> **Required work**: Answer with the exact lines of the following material from the one containing "D2: diode (A" through the one containing "R213: 1k (AOUT, VO) -> 470 (AOUT, VO)", both end lines included.

> **Excerpted data**:
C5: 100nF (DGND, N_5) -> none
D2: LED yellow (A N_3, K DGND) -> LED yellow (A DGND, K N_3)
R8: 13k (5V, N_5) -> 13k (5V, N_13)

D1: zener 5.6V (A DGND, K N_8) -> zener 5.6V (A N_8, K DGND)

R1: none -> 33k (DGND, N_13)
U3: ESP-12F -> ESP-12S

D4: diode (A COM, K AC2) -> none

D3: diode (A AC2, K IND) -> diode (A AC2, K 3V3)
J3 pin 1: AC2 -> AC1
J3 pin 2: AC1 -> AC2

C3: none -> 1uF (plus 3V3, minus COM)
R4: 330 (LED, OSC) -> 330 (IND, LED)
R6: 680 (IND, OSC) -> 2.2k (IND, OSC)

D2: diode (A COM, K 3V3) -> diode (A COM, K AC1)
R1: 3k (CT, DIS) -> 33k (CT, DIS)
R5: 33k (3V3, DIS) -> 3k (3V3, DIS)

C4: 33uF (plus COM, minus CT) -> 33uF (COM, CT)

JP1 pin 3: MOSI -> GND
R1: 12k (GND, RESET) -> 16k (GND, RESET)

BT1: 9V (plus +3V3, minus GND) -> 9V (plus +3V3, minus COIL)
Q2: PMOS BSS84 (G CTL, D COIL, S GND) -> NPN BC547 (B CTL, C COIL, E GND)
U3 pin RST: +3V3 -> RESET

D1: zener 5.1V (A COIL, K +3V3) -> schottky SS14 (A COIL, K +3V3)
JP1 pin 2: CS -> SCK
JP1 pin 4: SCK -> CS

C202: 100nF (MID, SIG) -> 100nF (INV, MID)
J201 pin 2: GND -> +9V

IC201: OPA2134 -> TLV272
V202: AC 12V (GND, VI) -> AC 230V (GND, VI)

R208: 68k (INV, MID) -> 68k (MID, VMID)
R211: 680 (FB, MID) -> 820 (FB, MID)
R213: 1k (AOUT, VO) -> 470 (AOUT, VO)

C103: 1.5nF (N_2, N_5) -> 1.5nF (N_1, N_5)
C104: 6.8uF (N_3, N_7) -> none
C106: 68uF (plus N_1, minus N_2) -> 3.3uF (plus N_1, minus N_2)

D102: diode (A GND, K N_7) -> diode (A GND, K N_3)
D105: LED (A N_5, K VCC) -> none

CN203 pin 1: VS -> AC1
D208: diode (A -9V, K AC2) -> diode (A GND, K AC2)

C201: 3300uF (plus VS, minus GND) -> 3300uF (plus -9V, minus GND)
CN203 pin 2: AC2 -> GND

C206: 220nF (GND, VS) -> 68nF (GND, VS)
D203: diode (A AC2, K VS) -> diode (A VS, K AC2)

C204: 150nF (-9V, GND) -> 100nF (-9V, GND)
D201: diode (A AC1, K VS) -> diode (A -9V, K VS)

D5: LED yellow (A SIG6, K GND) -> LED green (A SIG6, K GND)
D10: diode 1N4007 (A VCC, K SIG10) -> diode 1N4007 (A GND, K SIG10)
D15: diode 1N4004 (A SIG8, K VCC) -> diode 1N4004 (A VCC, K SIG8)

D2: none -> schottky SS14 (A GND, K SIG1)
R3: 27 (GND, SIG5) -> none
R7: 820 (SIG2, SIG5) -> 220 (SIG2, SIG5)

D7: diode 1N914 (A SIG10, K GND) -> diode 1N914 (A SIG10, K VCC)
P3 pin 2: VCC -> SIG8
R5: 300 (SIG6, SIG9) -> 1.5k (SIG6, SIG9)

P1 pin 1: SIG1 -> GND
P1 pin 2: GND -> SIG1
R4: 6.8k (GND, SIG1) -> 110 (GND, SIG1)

> **The completed task**:
D2: diode (A COM, K 3V3) -> diode (A COM, K AC1)
R1: 3k (CT, DIS) -> 33k (CT, DIS)
R5: 33k (3V3, DIS) -> 3k (3V3, DIS)

C4: 33uF (plus COM, minus CT) -> 33uF (COM, CT)

JP1 pin 3: MOSI -> GND
R1: 12k (GND, RESET) -> 16k (GND, RESET)

BT1: 9V (plus +3V3, minus GND) -> 9V (plus +3V3, minus COIL)
Q2: PMOS BSS84 (G CTL, D COIL, S GND) -> NPN BC547 (B CTL, C COIL, E GND)
U3 pin RST: +3V3 -> RESET

D1: zener 5.1V (A COIL, K +3V3) -> schottky SS14 (A COIL, K +3V3)
JP1 pin 2: CS -> SCK
JP1 pin 4: SCK -> CS

C202: 100nF (MID, SIG) -> 100nF (INV, MID)
J201 pin 2: GND -> +9V

IC201: OPA2134 -> TLV272
V202: AC 12V (GND, VI) -> AC 230V (GND, VI)

R208: 68k (INV, MID) -> 68k (MID, VMID)
R211: 680 (FB, MID) -> 820 (FB, MID)
R213: 1k (AOUT, VO) -> 470 (AOUT, VO)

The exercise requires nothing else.